● Work to complete
Among the entries below, find the lines that hold the word "orange" and report them.

● Input
- - -

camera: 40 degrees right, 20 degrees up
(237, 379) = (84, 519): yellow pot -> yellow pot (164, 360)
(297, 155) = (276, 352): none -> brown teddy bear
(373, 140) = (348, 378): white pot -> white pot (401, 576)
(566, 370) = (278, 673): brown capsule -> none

- - -

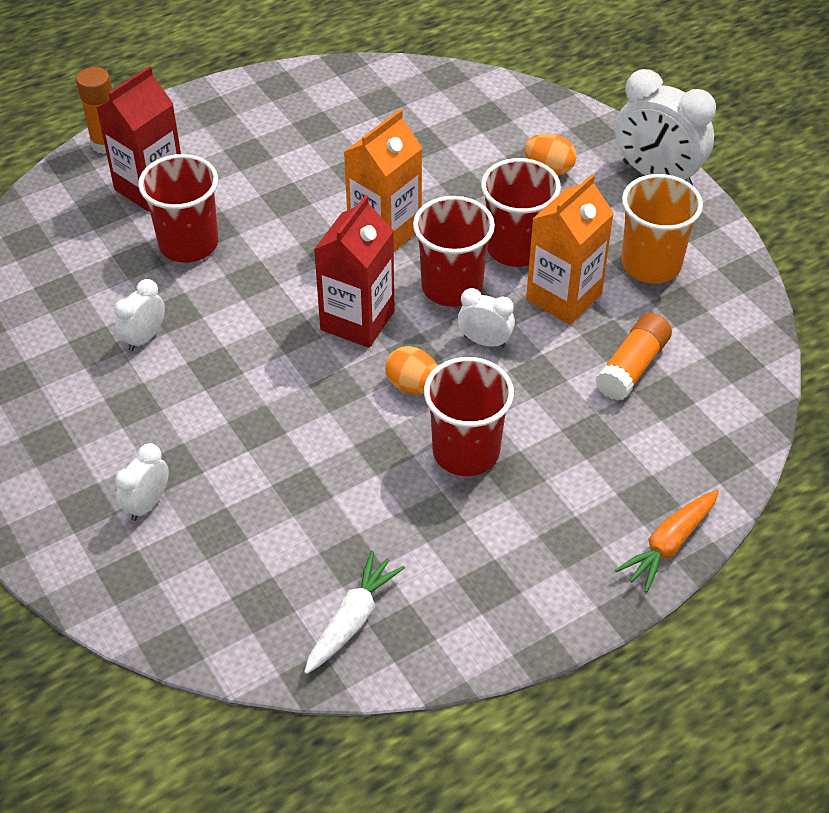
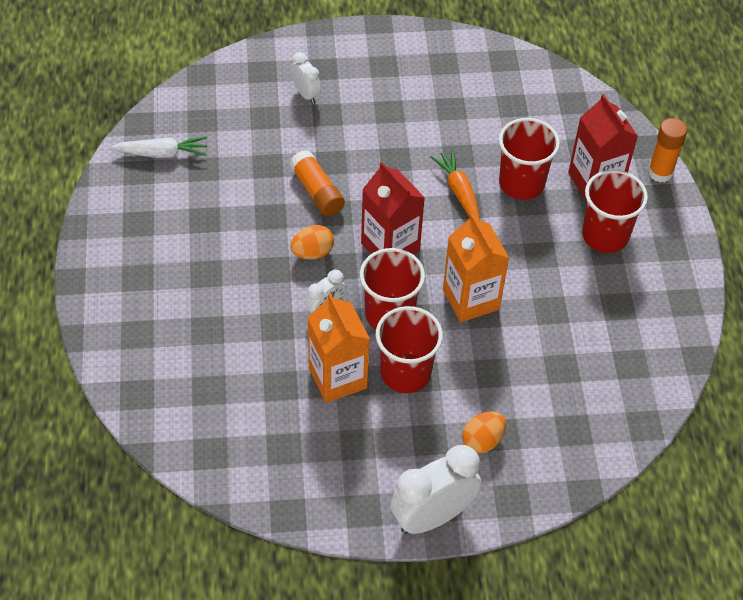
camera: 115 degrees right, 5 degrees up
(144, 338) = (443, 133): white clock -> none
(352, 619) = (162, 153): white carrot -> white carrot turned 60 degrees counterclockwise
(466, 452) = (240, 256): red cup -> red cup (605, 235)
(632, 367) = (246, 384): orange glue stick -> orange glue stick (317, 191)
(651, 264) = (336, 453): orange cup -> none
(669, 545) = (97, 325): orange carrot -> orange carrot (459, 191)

- - -

● Result of the task
(632, 367) = (246, 384): orange glue stick -> orange glue stick (317, 191)
(651, 264) = (336, 453): orange cup -> none
(669, 545) = (97, 325): orange carrot -> orange carrot (459, 191)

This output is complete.